─── Given data ───

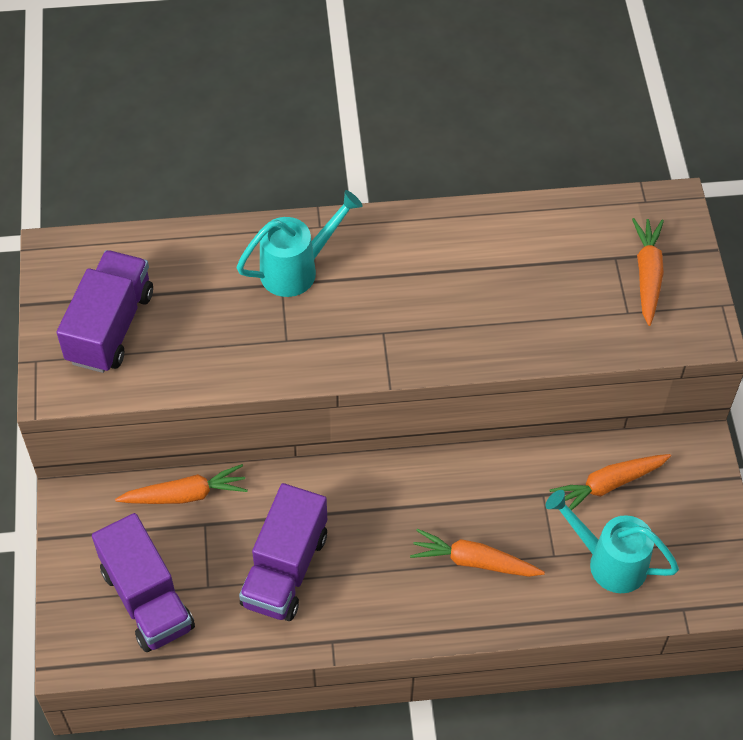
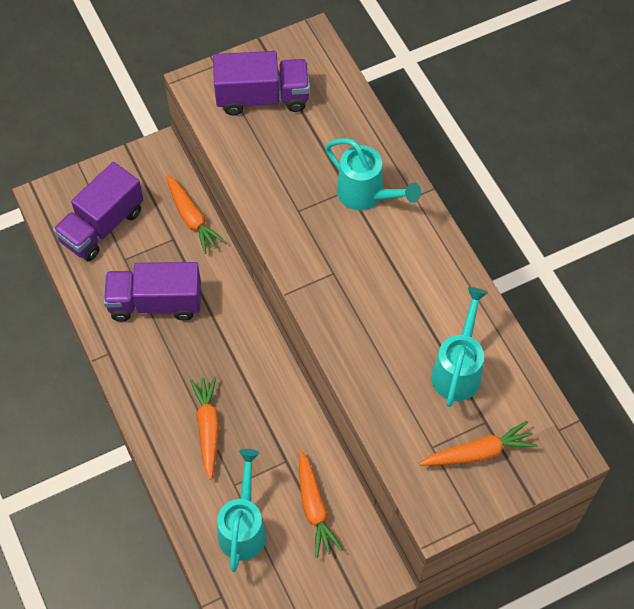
camera: 70 degrees right, 5 degrees up
(547, 260) = (458, 369): none -> turquoise watering can
(608, 485) = (314, 508): orange carrot -> orange carrot turned 150 degrees counterclockwise

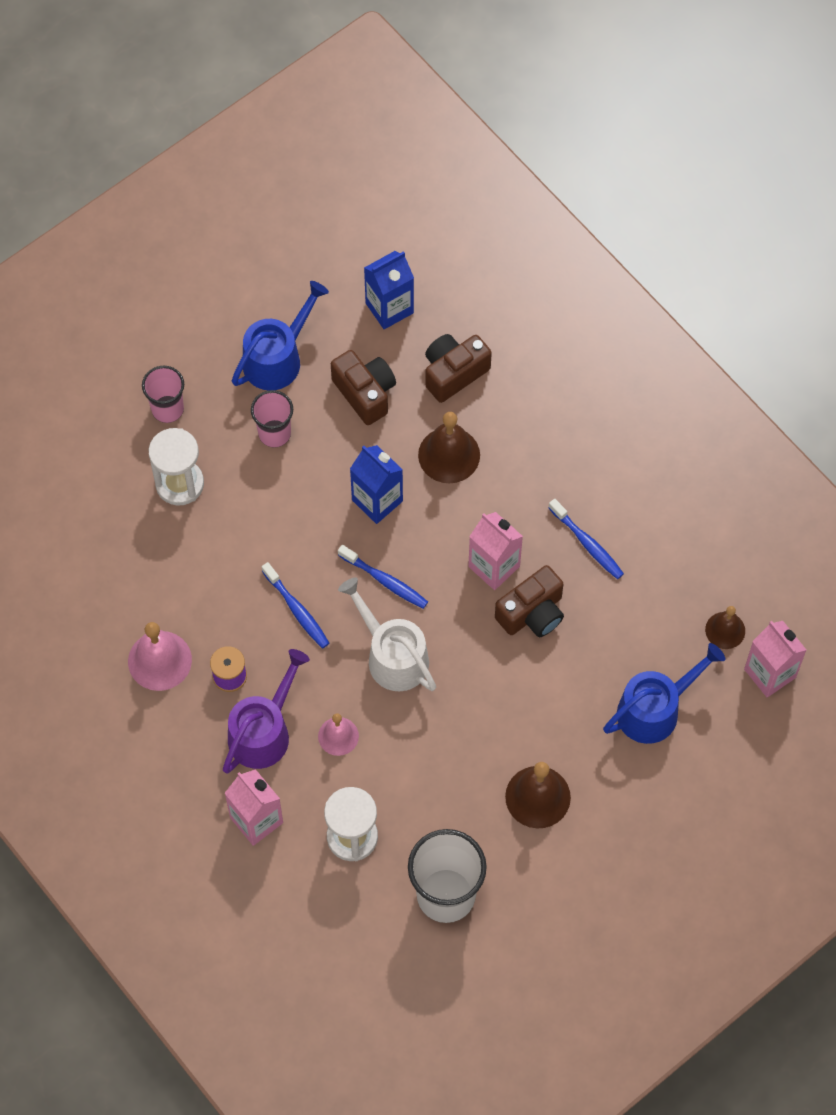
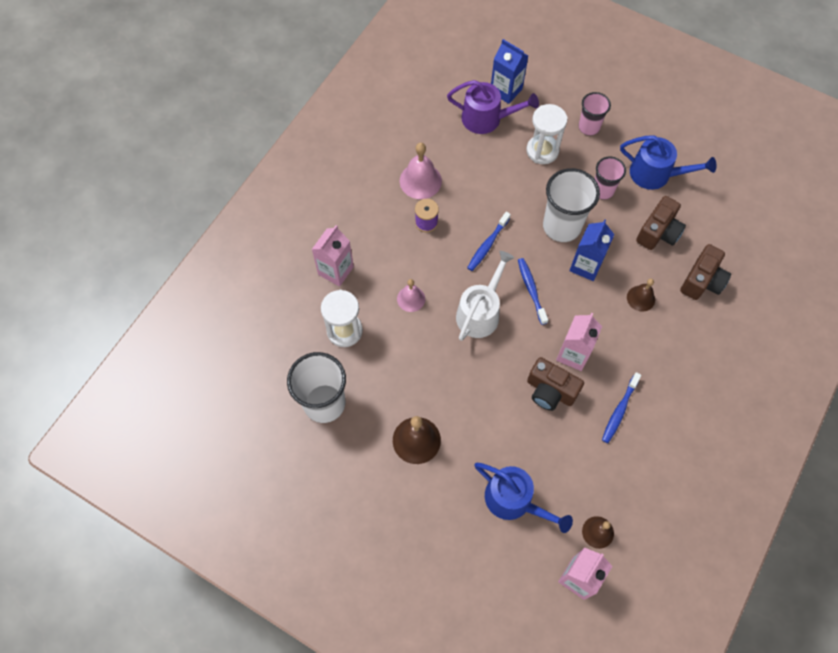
camera: 70 degrees right, 0 degrees up
(263, 732) = (396, 254): purple watering can -> purple watering can (486, 118)
(307, 506) = (561, 226): none -> white cup
(385, 581) = (531, 290): blue toothbrush -> blue toothbrush turned 150 degrees clockwise
(389, 308) = (727, 226): blue carton -> blue carton (506, 90)
(449, 455) = (641, 298): brown bell -> brown bell, size x0.63
(454, 373) = (702, 281): brown camera -> brown camera turned 90 degrees clockwise

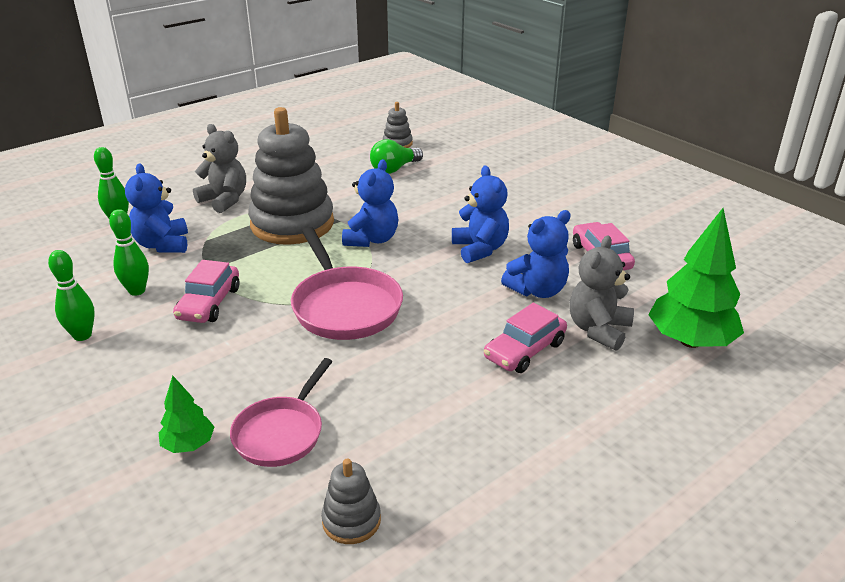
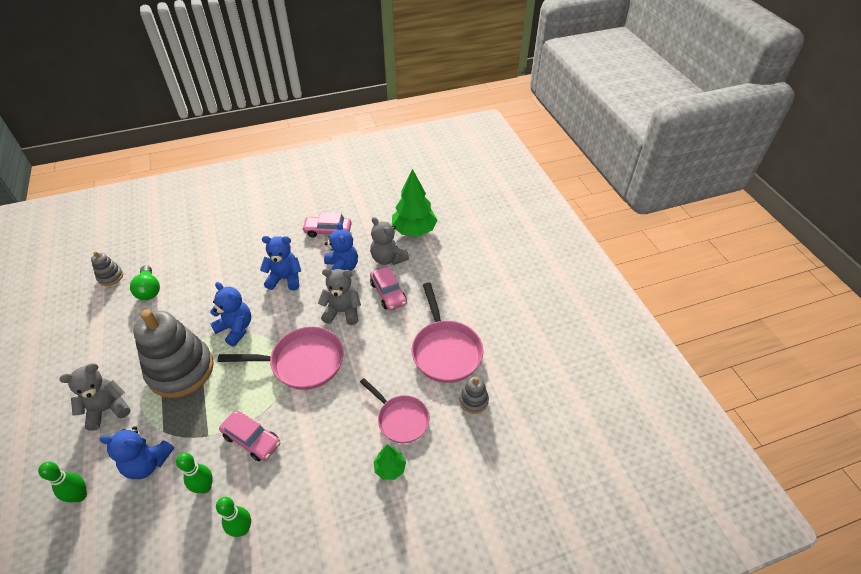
camera: 70 degrees left, 15 degrees up
(444, 452) = (445, 351): none -> pink pan
(455, 315) = (342, 312): none -> grey teddy bear

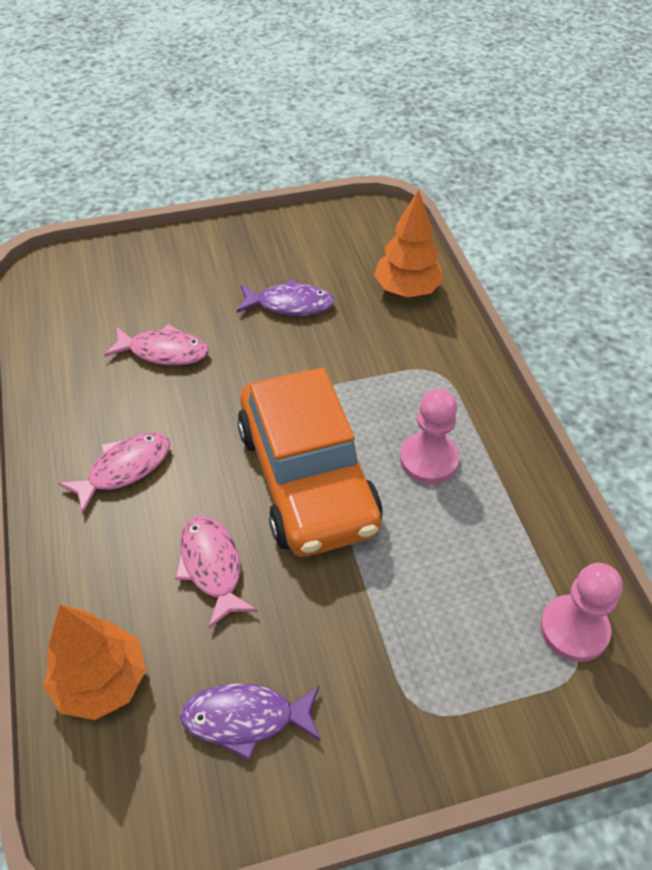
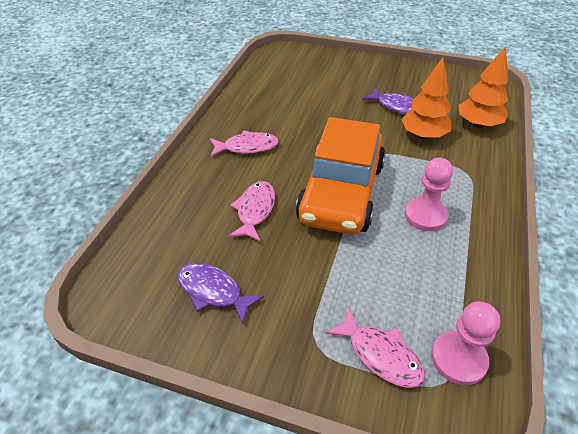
camera: 35 degrees right, 5 degrees down
(101, 682) = (159, 235): orange tree -> orange tree (423, 135)
(164, 351) = (309, 104): pink fish -> pink fish (380, 355)

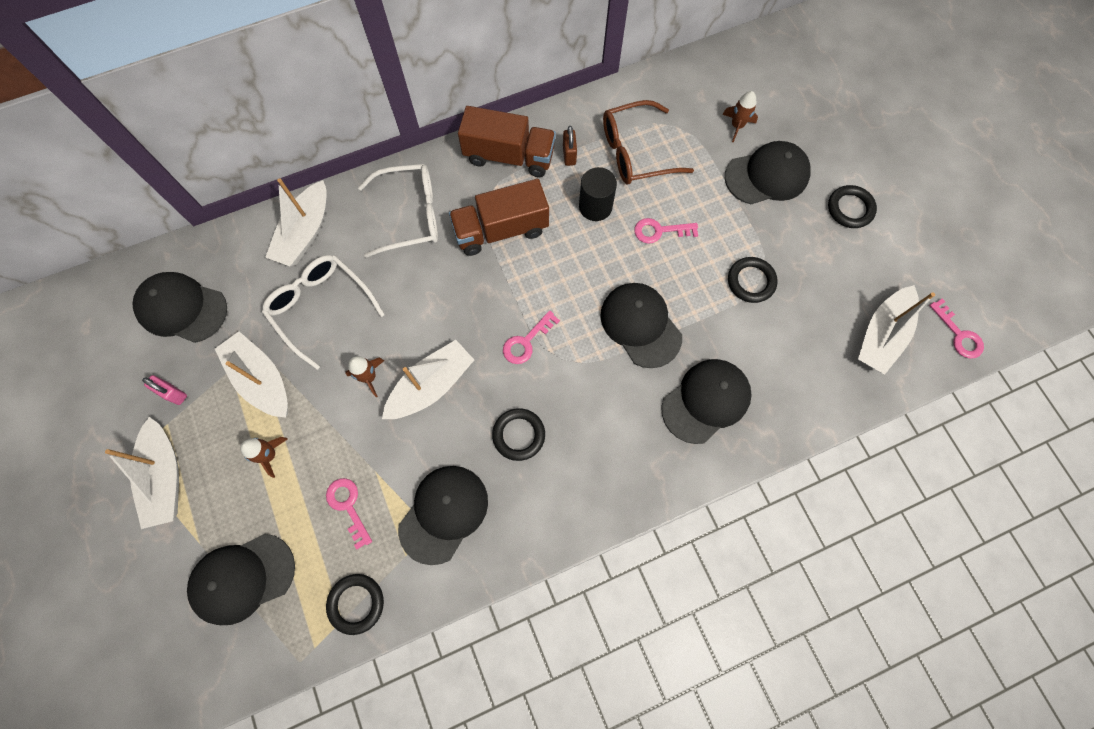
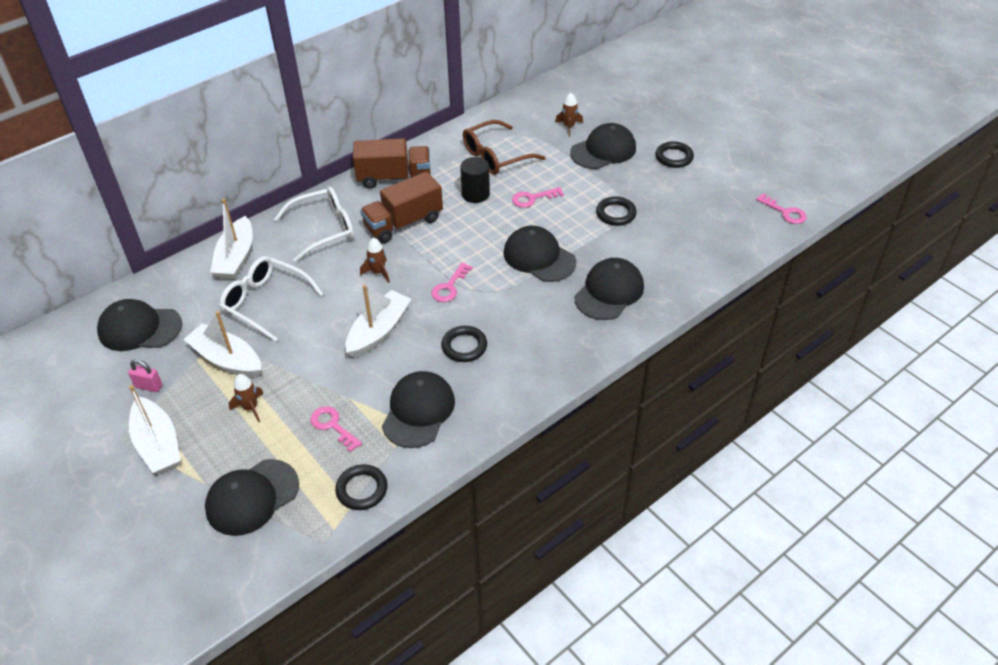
camera: 15 degrees left, 25 degrees down
(369, 377) = (323, 337): brown rocket -> brown rocket (378, 272)
(569, 155) = (443, 168): brown padlock -> none
(881, 335) = (728, 224): white boat -> none

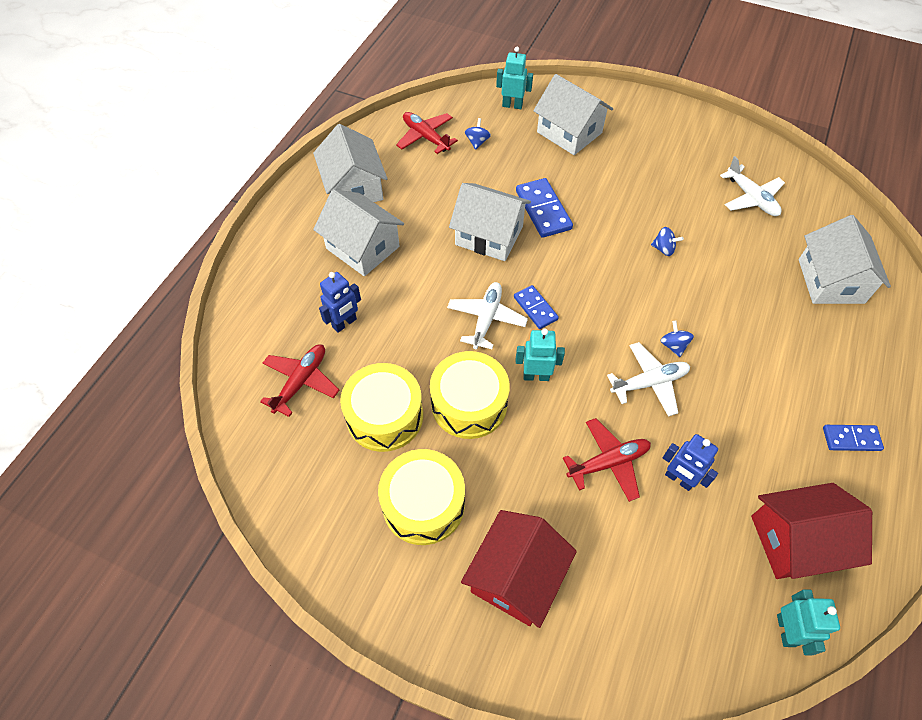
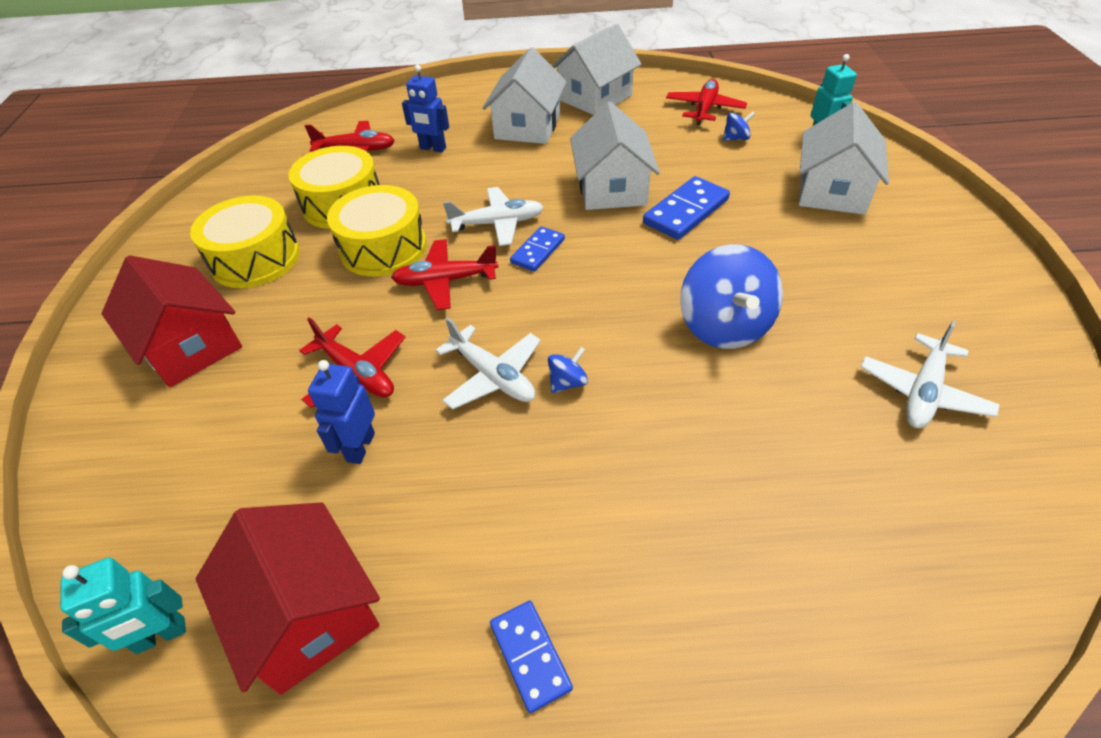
camera: 65 degrees right, 10 degrees down
(516, 576) = (190, 346): red house -> red house turned 45 degrees clockwise
(536, 376) = (445, 281): turquoise robot -> red plane
(663, 249) = (724, 326): blue spinning top -> blue spinning top, size x2.28
(830, 281) = (850, 546): white house -> none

───

Assignment:
Scan the lines above, and whenever one holds the string "degrees", copy it.

Finished task:
camera: 70 degrees right, 5 degrees up
(608, 485) = (314, 508): orange carrot -> orange carrot turned 150 degrees counterclockwise
camera: 70 degrees right, 0 degrees up
(385, 581) = (531, 290): blue toothbrush -> blue toothbrush turned 150 degrees clockwise
(454, 373) = (702, 281): brown camera -> brown camera turned 90 degrees clockwise
camera: 70 degrees left, 15 degrees up
camera: 35 degrees right, 5 degrees down
camera: 15 degrees left, 25 degrees down
camera: 65 degrees right, 10 degrees down
(516, 576) = (190, 346): red house -> red house turned 45 degrees clockwise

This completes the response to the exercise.